Start of DATA TO USE
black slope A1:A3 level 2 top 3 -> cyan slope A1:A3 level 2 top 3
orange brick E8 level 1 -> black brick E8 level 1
End of DATA TO USE
Start of DATA TO USE
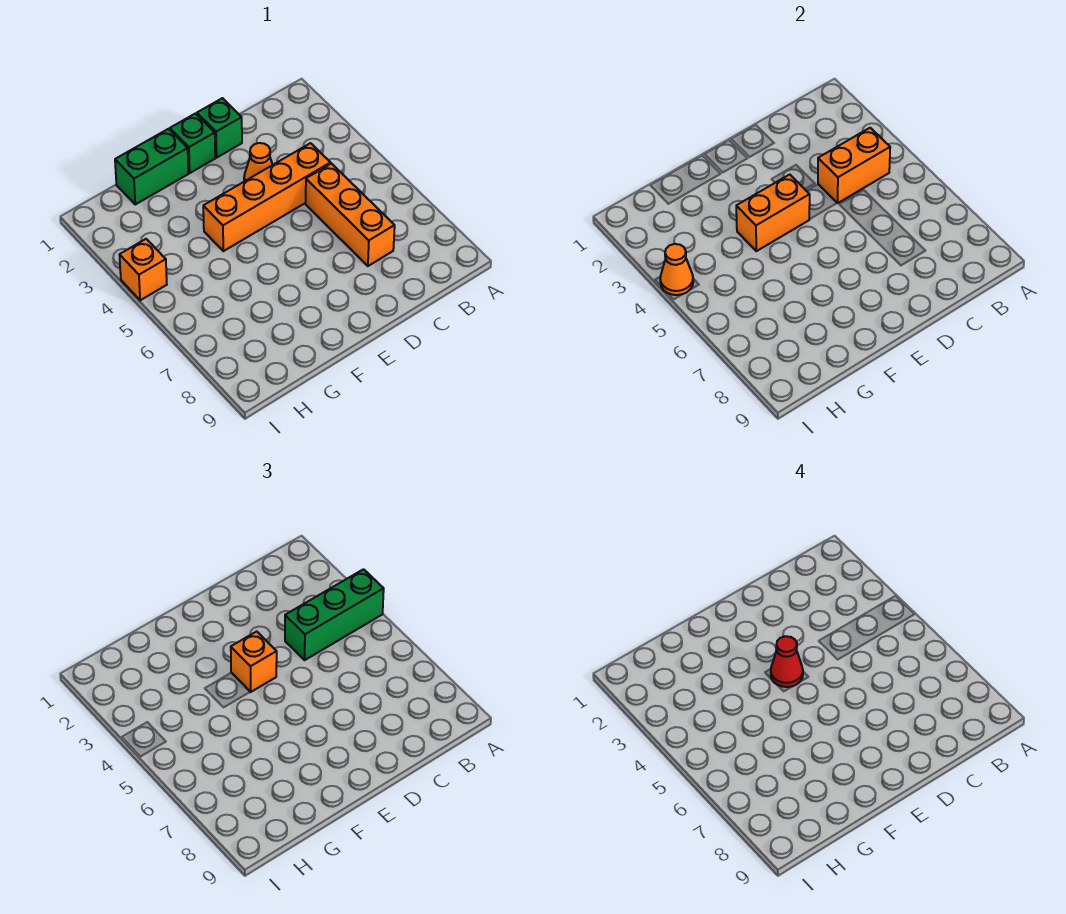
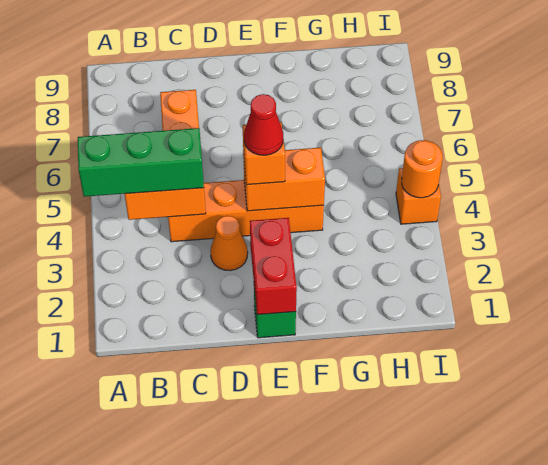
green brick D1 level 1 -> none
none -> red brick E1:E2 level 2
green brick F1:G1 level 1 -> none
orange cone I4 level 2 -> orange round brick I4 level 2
End of DATA TO USE
**TASK PROMPT:** Report the number of lines in the listing where the string "green" appears, and nothing besides.

**RESPONSE TO THE TASK:** 2